GIVEN ENTRIES:
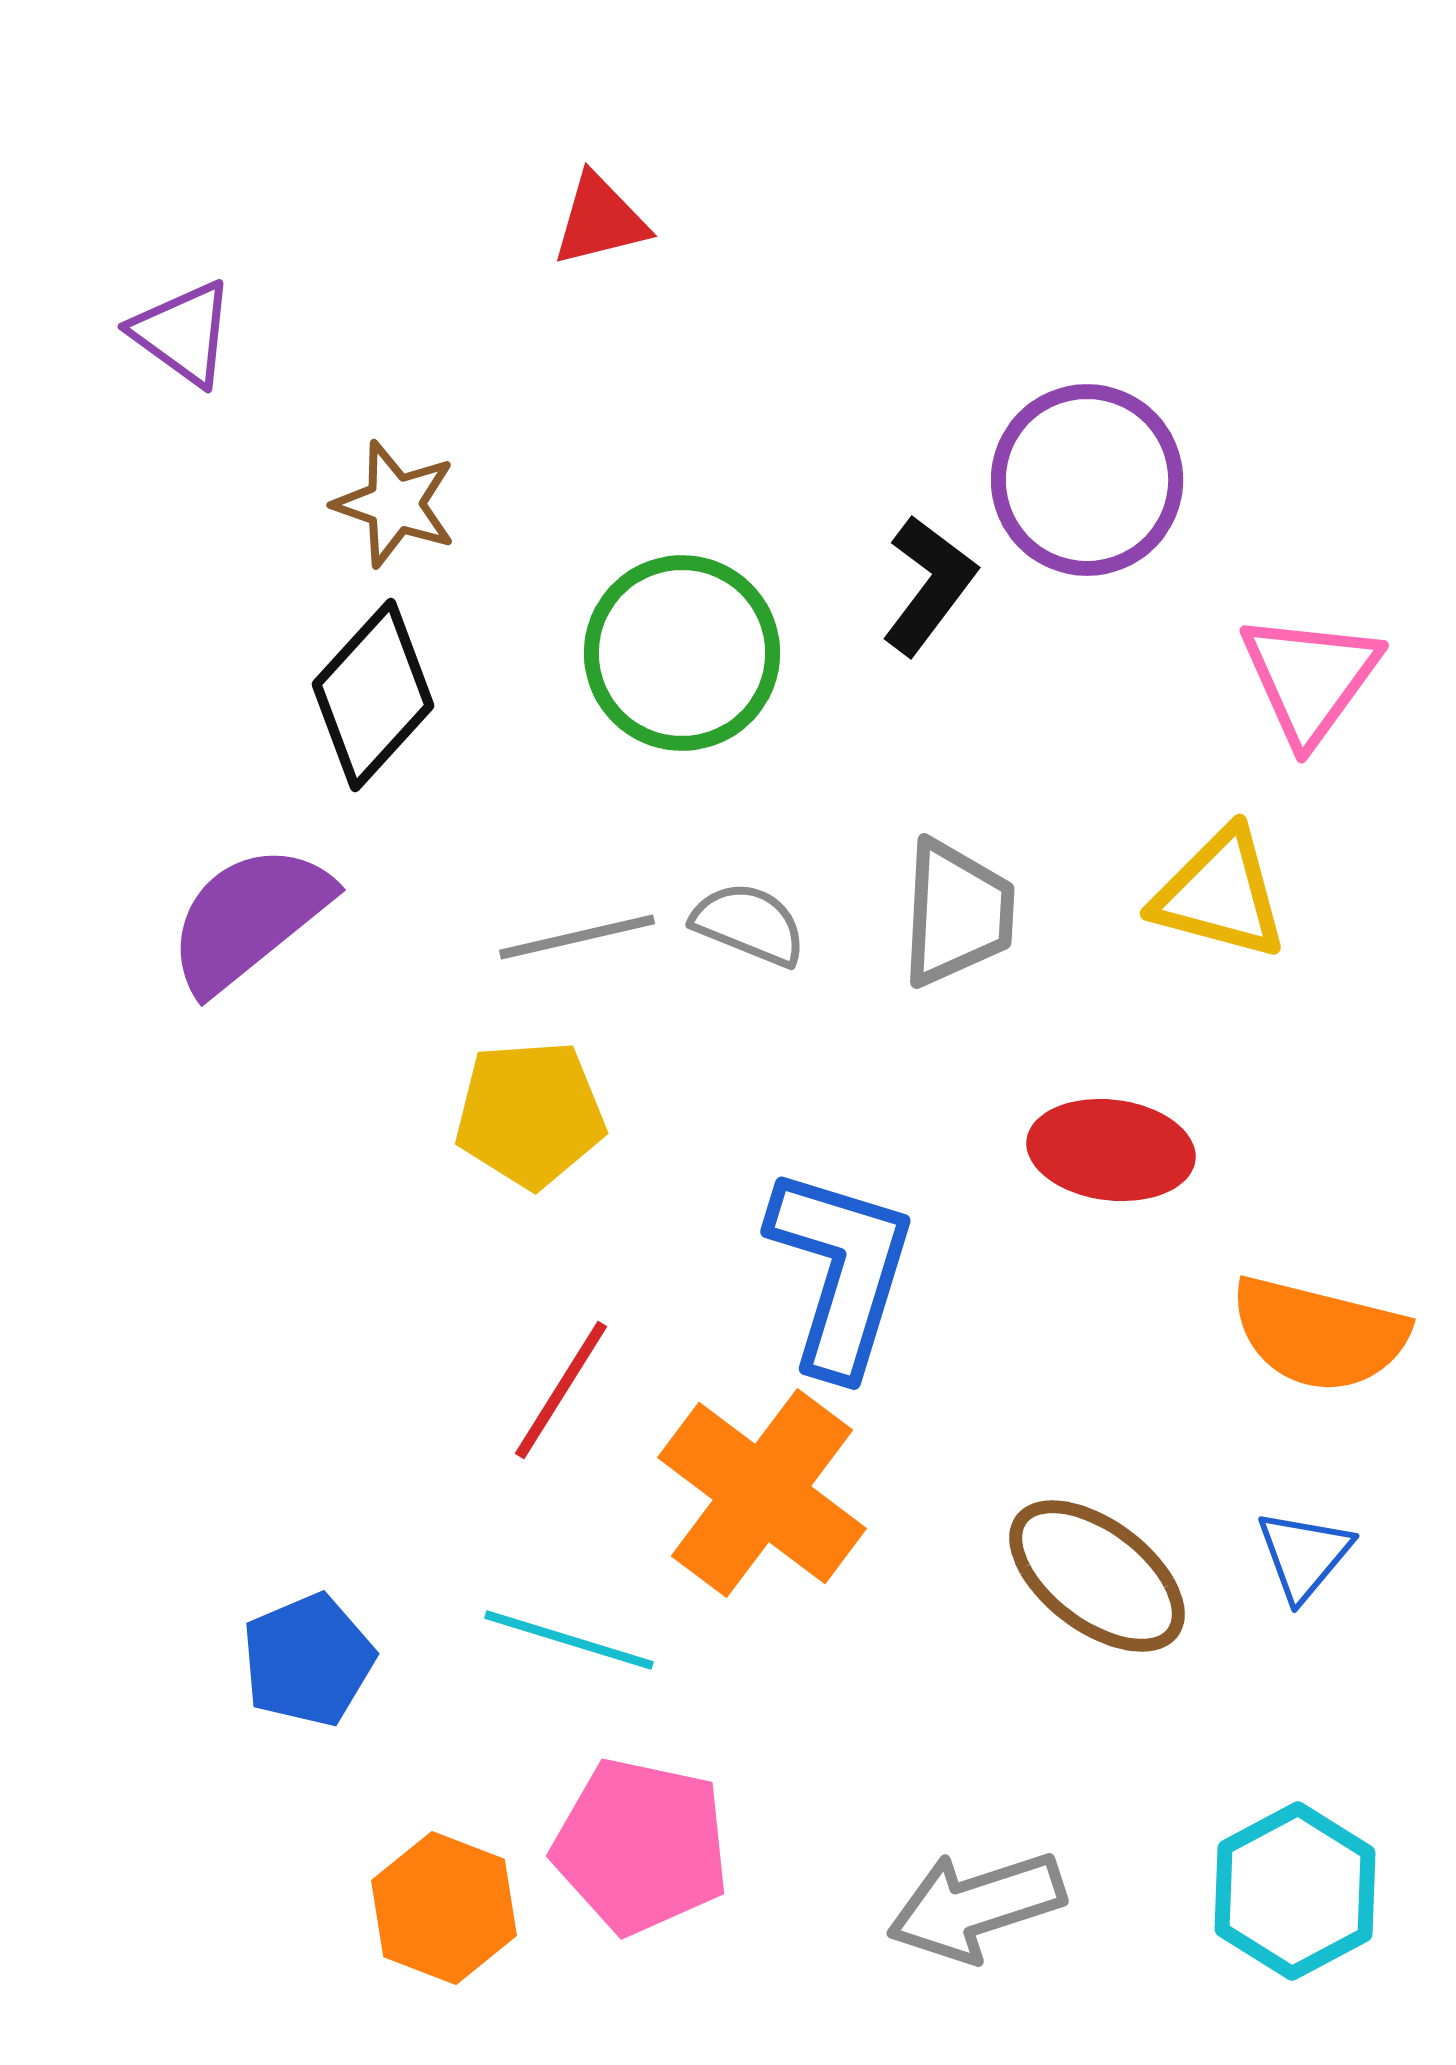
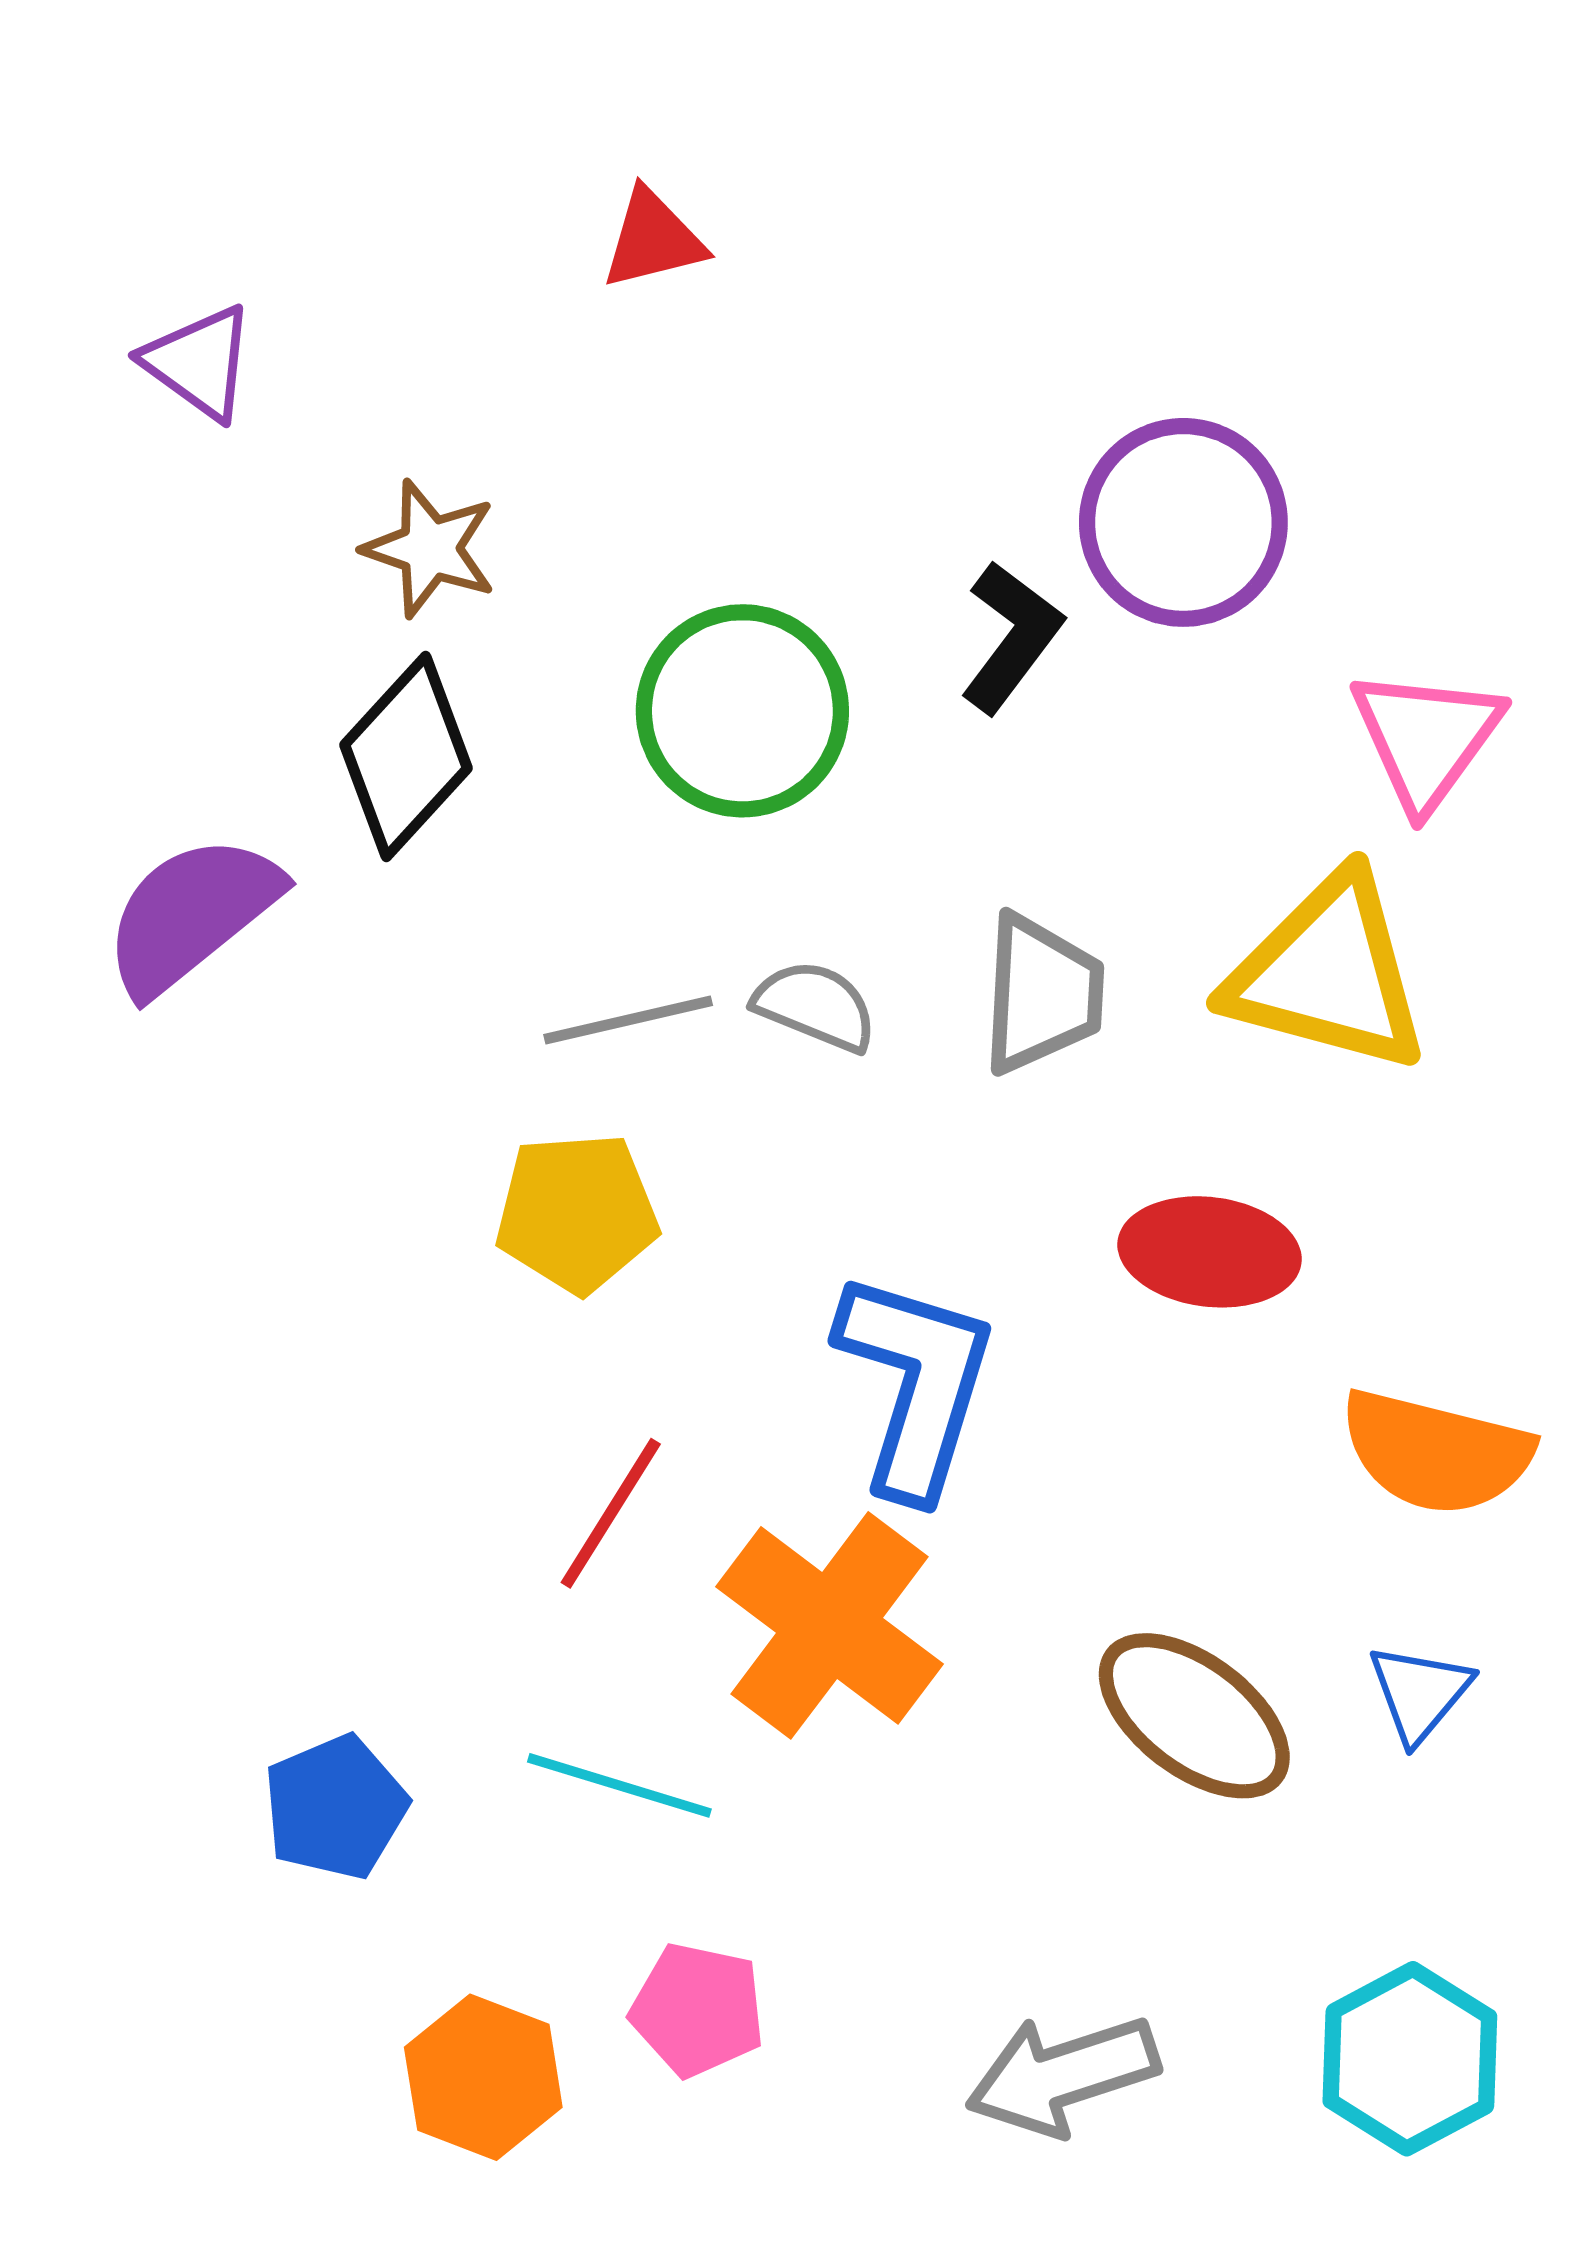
yellow triangle: (1220, 894) -> (1328, 973), size x1.4
purple semicircle: (249, 918) -> (191, 914), moved
pink pentagon: (641, 1846) -> (698, 2010), size x0.7

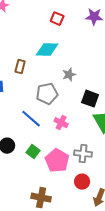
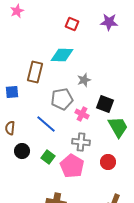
brown rectangle: (20, 67) -> (35, 72), size x1.5
pink cross: (61, 123) -> (82, 114), moved
gray cross: (83, 154) -> (81, 142), moved
red circle: (82, 182) -> (108, 162), moved

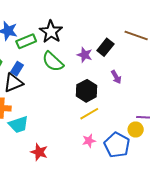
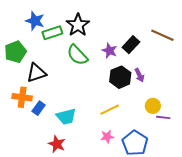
blue rectangle: (17, 69) -> (39, 108), moved
black hexagon: (87, 91) -> (120, 77), moved
cyan trapezoid: (18, 125) -> (66, 116), moved
yellow circle: (136, 129) -> (153, 106), moved

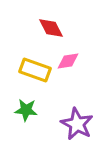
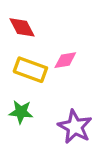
red diamond: (51, 28) -> (22, 27), moved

EXERCISE INSTRUCTIONS:
Give again, word for word, only the lines from the line containing "pink cross: (61, 123) -> (82, 114), moved" through the last line above, both included; leave the pictures out.

TASK OUTPUT:
pink cross: (61, 123) -> (82, 114), moved
gray cross: (83, 154) -> (81, 142), moved
red circle: (82, 182) -> (108, 162), moved

blue rectangle: (17, 69) -> (39, 108), moved
black hexagon: (87, 91) -> (120, 77), moved
cyan trapezoid: (18, 125) -> (66, 116), moved
yellow circle: (136, 129) -> (153, 106), moved

red diamond: (51, 28) -> (22, 27), moved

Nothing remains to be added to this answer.